═══ LISTED ENTRIES
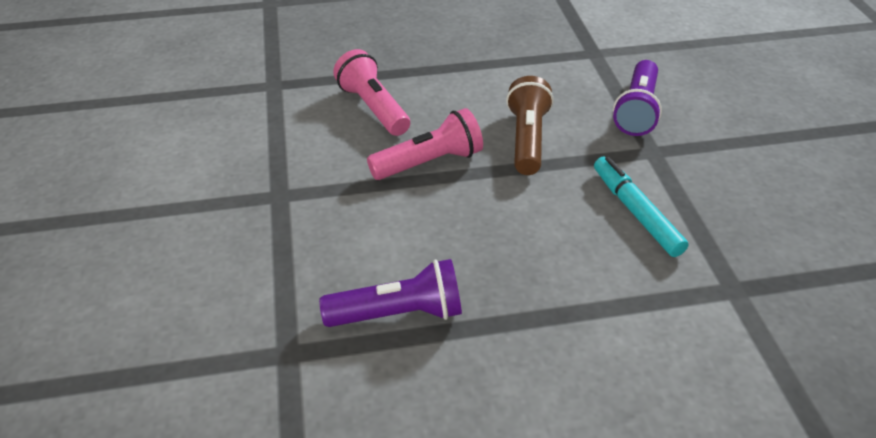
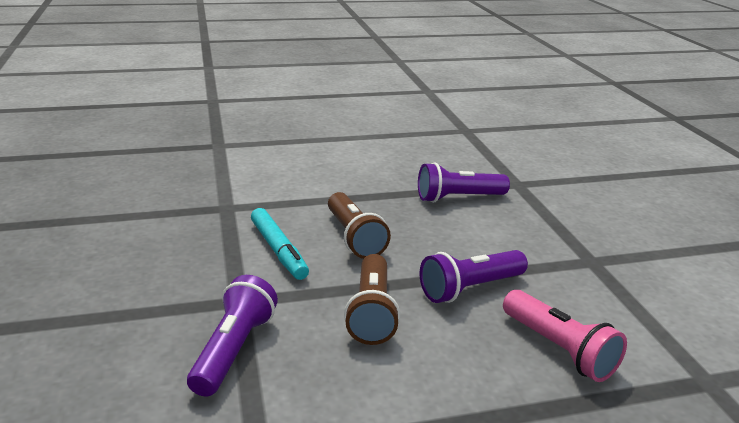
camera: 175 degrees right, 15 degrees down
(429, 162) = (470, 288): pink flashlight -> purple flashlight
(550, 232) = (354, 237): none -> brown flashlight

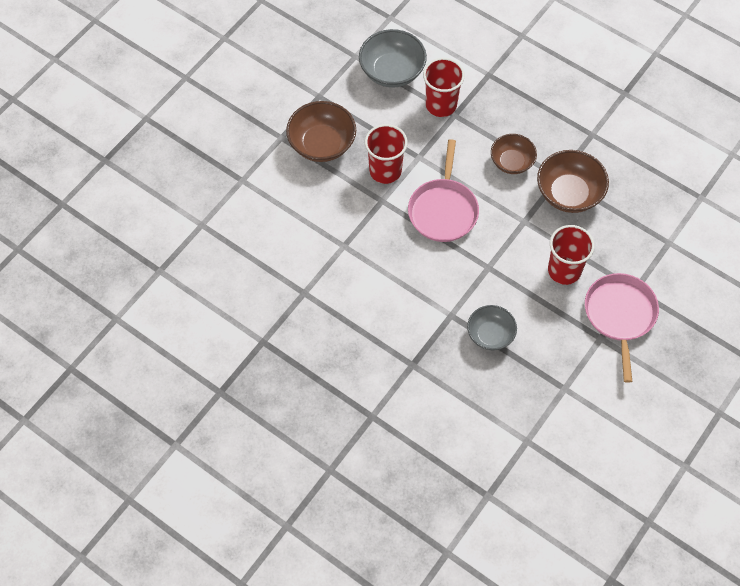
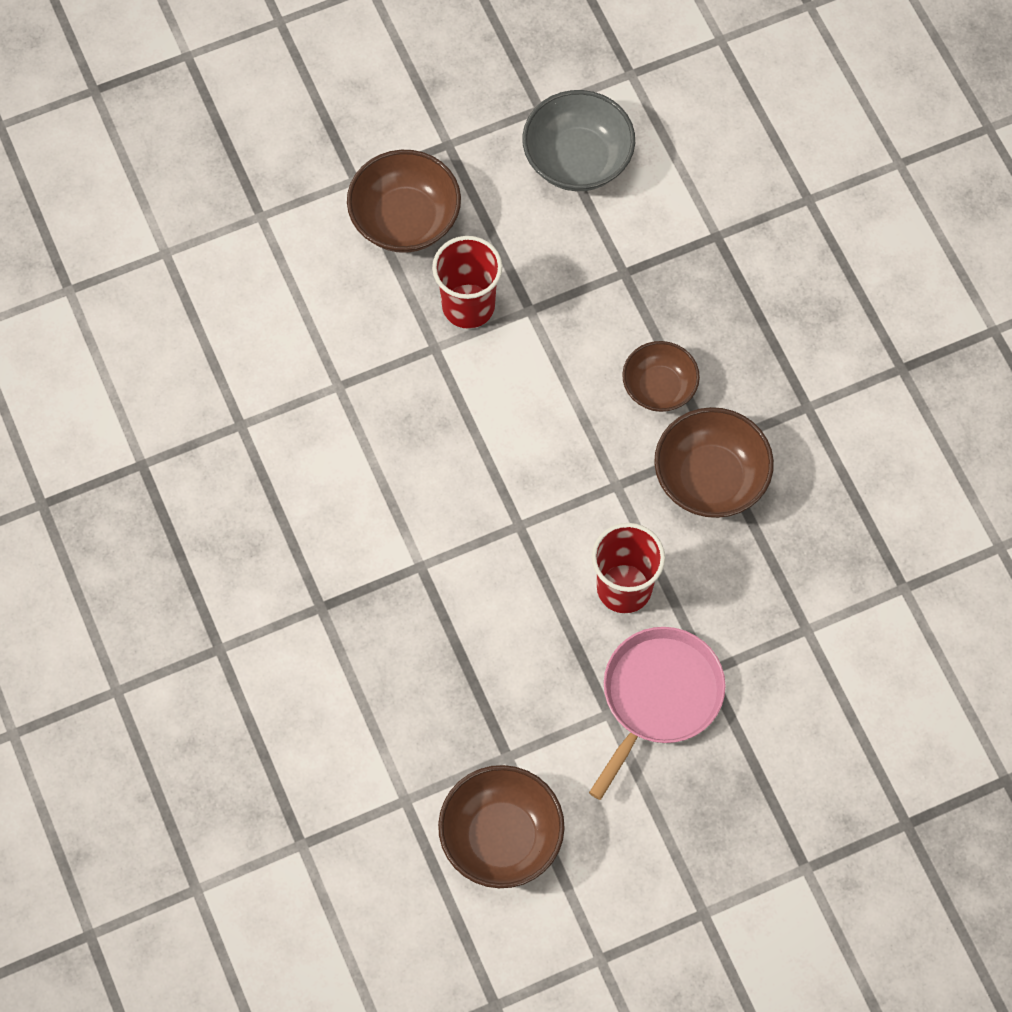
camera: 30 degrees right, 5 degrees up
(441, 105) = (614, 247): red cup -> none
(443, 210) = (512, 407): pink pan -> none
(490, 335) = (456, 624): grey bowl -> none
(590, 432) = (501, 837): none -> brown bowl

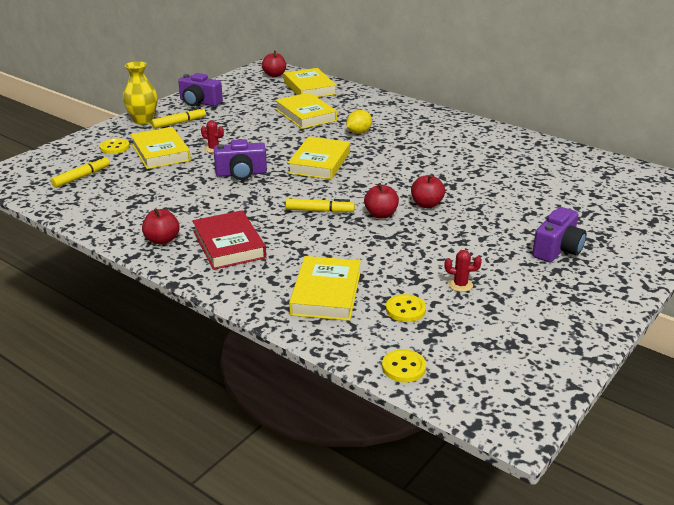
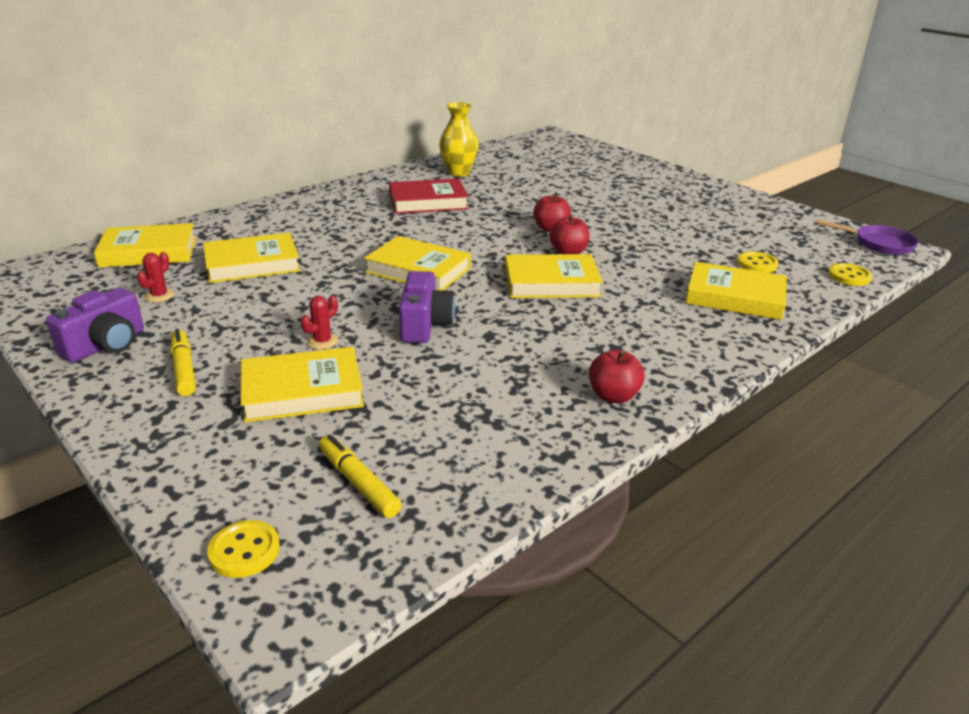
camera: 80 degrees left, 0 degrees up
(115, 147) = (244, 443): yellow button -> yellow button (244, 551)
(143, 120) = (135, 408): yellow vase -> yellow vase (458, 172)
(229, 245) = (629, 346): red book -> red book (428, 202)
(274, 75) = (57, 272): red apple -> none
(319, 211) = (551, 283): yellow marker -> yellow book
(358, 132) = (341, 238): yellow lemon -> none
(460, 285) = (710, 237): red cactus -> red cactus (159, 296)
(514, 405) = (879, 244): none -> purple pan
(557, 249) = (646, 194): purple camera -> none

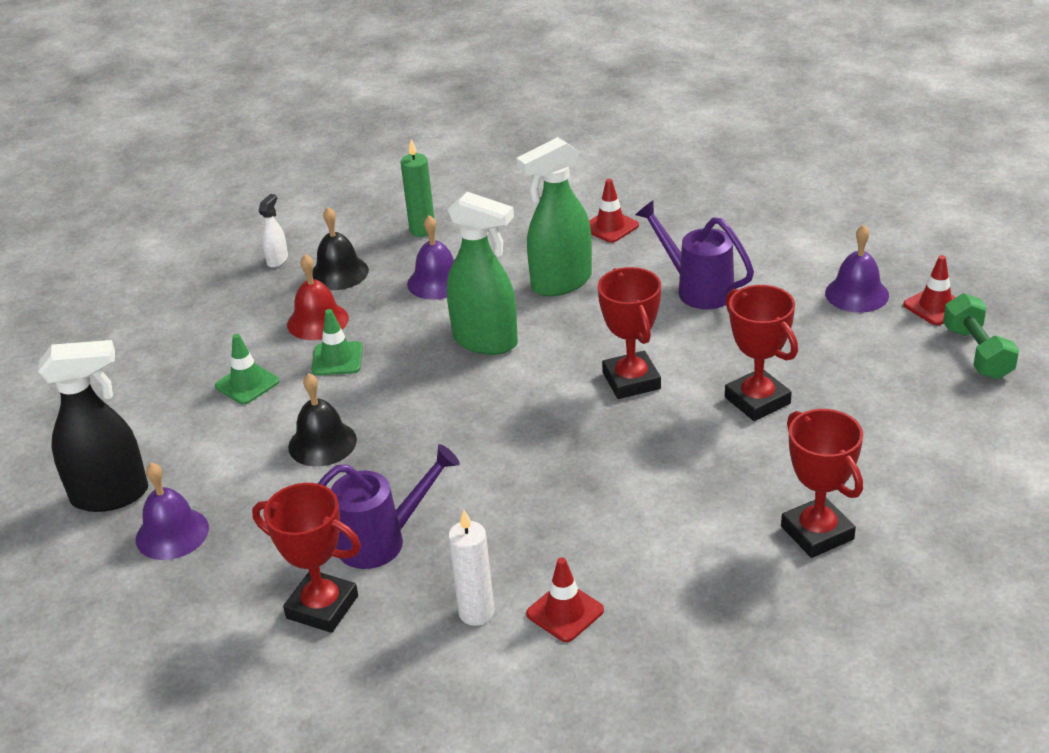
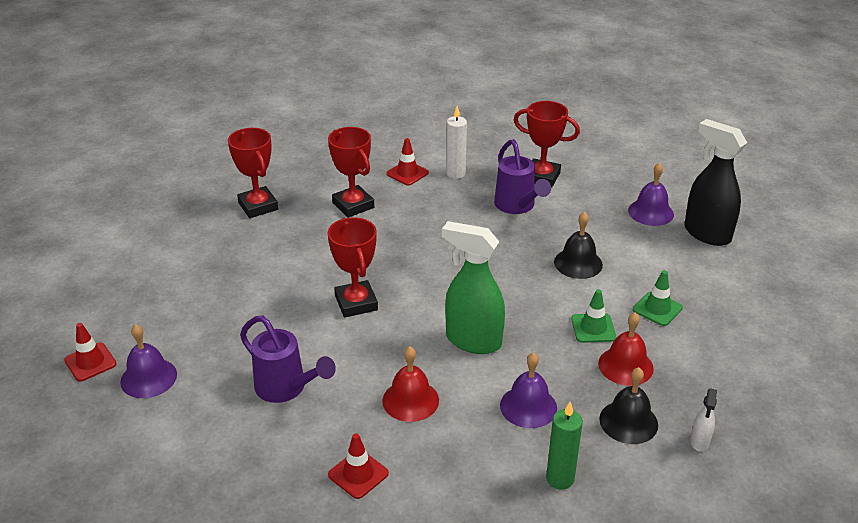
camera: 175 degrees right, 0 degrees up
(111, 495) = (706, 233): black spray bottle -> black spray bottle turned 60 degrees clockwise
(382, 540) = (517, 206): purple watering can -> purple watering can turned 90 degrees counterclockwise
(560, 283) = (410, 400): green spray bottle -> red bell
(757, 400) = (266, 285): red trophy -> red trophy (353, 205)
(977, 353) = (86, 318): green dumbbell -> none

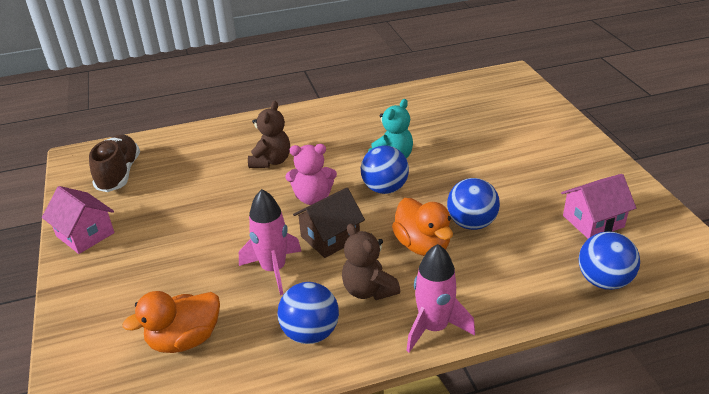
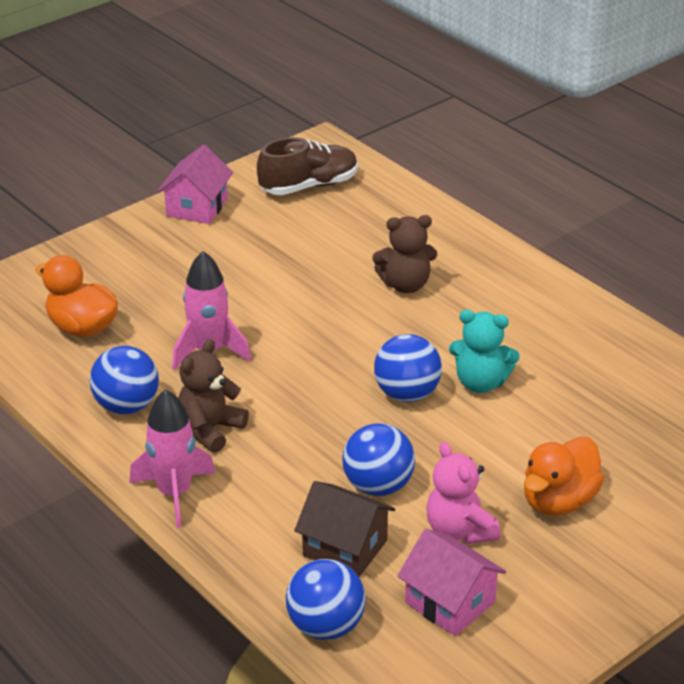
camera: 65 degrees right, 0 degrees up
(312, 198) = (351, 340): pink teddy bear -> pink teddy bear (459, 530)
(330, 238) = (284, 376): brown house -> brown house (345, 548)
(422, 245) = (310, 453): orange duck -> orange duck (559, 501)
══════
> DIRECTIONS
Leaving out the pictures, repeat all of the entries exactly.

> REPLY TO THE TASK
camera: 175 degrees right, 15 degrees down
(429, 162) = (470, 288): pink flashlight -> purple flashlight
(550, 232) = (354, 237): none -> brown flashlight

camera: 30 degrees right, 5 degrees up
(441, 105) = (614, 247): red cup -> none
(443, 210) = (512, 407): pink pan -> none
(490, 335) = (456, 624): grey bowl -> none
(590, 432) = (501, 837): none -> brown bowl

camera: 80 degrees left, 0 degrees up
(115, 147) = (244, 443): yellow button -> yellow button (244, 551)
(143, 120) = (135, 408): yellow vase -> yellow vase (458, 172)
(229, 245) = (629, 346): red book -> red book (428, 202)
(274, 75) = (57, 272): red apple -> none
(319, 211) = (551, 283): yellow marker -> yellow book
(358, 132) = (341, 238): yellow lemon -> none
(460, 285) = (710, 237): red cactus -> red cactus (159, 296)
(514, 405) = (879, 244): none -> purple pan
(557, 249) = (646, 194): purple camera -> none

camera: 175 degrees right, 0 degrees up
(111, 495) = (706, 233): black spray bottle -> black spray bottle turned 60 degrees clockwise
(382, 540) = (517, 206): purple watering can -> purple watering can turned 90 degrees counterclockwise
(560, 283) = (410, 400): green spray bottle -> red bell
(757, 400) = (266, 285): red trophy -> red trophy (353, 205)
(977, 353) = (86, 318): green dumbbell -> none

camera: 65 degrees right, 0 degrees up
(312, 198) = (351, 340): pink teddy bear -> pink teddy bear (459, 530)
(330, 238) = (284, 376): brown house -> brown house (345, 548)
(422, 245) = (310, 453): orange duck -> orange duck (559, 501)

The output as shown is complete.